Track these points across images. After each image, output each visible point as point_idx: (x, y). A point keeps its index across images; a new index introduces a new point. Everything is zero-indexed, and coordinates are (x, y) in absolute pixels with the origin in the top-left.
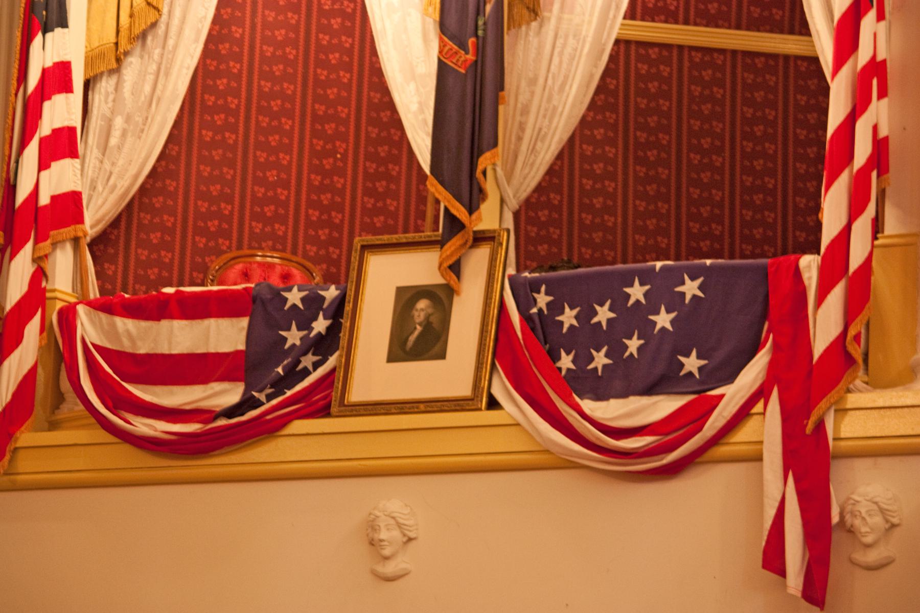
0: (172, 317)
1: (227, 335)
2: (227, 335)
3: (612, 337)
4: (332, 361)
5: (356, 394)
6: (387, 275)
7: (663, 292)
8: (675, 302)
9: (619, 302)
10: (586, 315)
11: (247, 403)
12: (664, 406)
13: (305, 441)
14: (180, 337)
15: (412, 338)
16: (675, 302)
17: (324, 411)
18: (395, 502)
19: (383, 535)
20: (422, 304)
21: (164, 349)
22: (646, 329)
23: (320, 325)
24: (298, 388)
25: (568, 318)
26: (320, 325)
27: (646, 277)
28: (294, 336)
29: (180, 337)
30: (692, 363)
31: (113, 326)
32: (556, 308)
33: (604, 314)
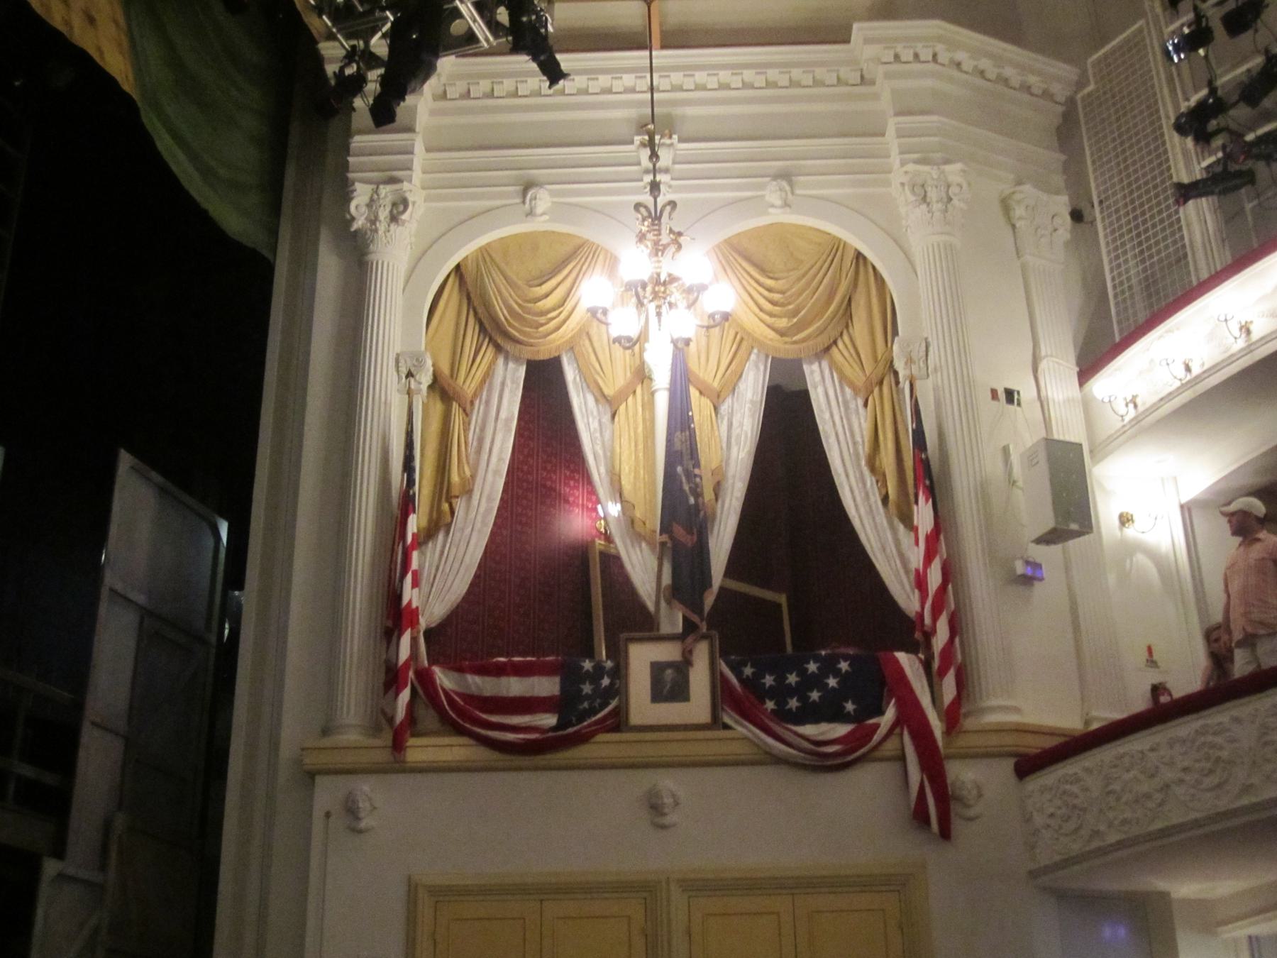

*Work to be completed:*
Turn every line of the listing above into a numbered list, skipping any blank lines. Leave the pictures out of your answer.

*Answer for this exercise:*
1. Track these points across images. After each image, output each visible point as point_idx: (x, y). A point keeps its index across images; a new index introduces a new point. Everything is zero-indexed, and coordinates are (x, y) in absolute pixels with the origin in the top-left.
2. 0: (172, 317)
3. 1: (227, 335)
4. 2: (227, 335)
5. 3: (612, 337)
6. 4: (332, 361)
7. 5: (356, 394)
8. 6: (387, 275)
9. 7: (663, 292)
10. 8: (675, 302)
11. 9: (619, 302)
12. 10: (586, 315)
13. 11: (247, 403)
14. 12: (664, 406)
15. 13: (305, 441)
16. 14: (180, 337)
17. 15: (412, 338)
18. 16: (675, 302)
19. 17: (324, 411)
20. 18: (395, 502)
21. 19: (383, 535)
22. 20: (422, 304)
23. 21: (164, 349)
24. 22: (646, 329)
25. 23: (320, 325)
26. 24: (298, 388)
27. 25: (568, 318)
28. 26: (320, 325)
29. 27: (646, 277)
30. 28: (294, 336)
31. 29: (180, 337)
32. 30: (692, 363)
33. 31: (113, 326)
34. 32: (556, 308)
35. 33: (604, 314)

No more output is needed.